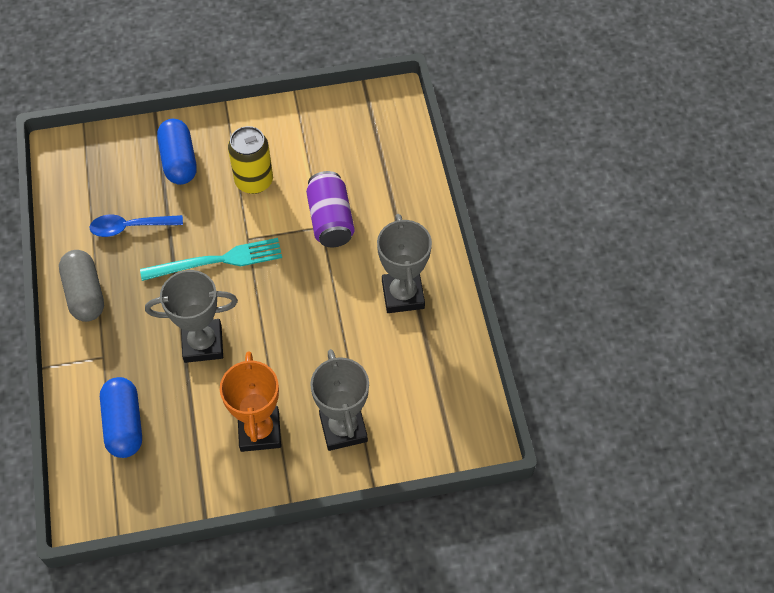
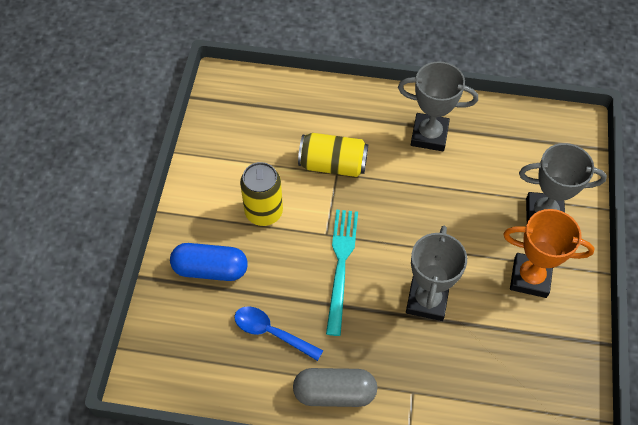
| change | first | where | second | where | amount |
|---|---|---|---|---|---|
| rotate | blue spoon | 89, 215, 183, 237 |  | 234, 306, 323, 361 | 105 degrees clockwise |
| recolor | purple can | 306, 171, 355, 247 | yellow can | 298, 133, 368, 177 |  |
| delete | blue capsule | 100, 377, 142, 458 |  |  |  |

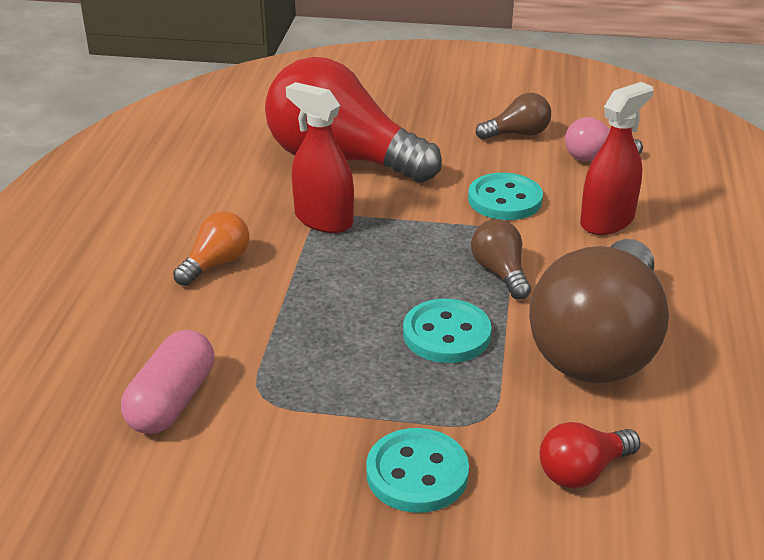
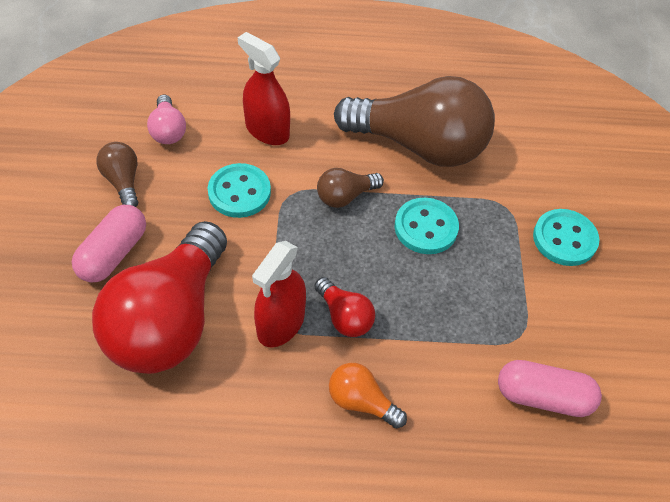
| change | first | where | second | where | amount |
|---|---|---|---|---|---|
| insert |  |  | pink capsule | 72, 205, 146, 283 |  |
| move | red light bulb | 540, 422, 641, 489 |  | 314, 277, 375, 337 |  |

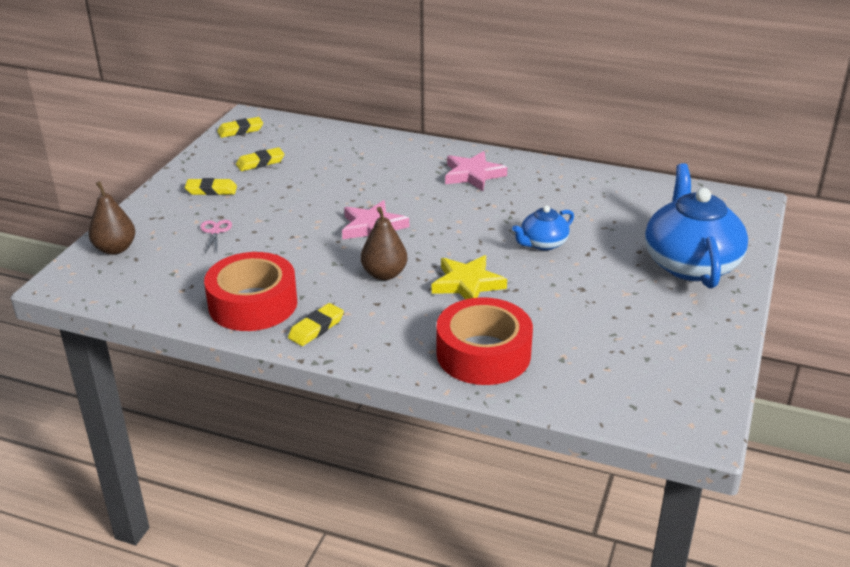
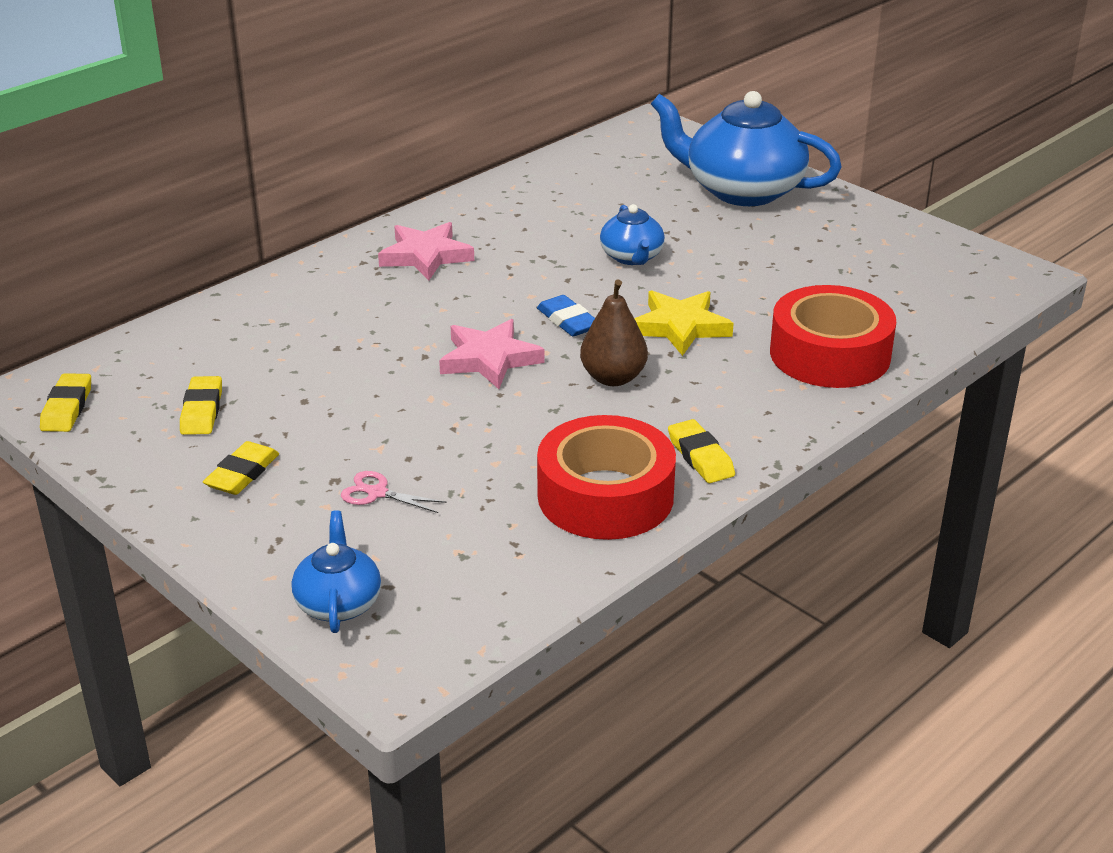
| change | first | where | second | where | amount |
|---|---|---|---|---|---|
| replace | brown pear | 88, 181, 135, 255 | blue teapot | 291, 510, 381, 633 |  |
| insert |  |  | blue eraser | 537, 295, 595, 337 |  |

▶ _ABOUT THIS EXERCISE_: Please copy each line of the entries in which the word "capsule" shows up.

▶ _SOLUTION TO THIS PROBLEM_:
| delete | blue capsule | 100, 377, 142, 458 |  |  |  |
| insert |  |  | pink capsule | 72, 205, 146, 283 |  |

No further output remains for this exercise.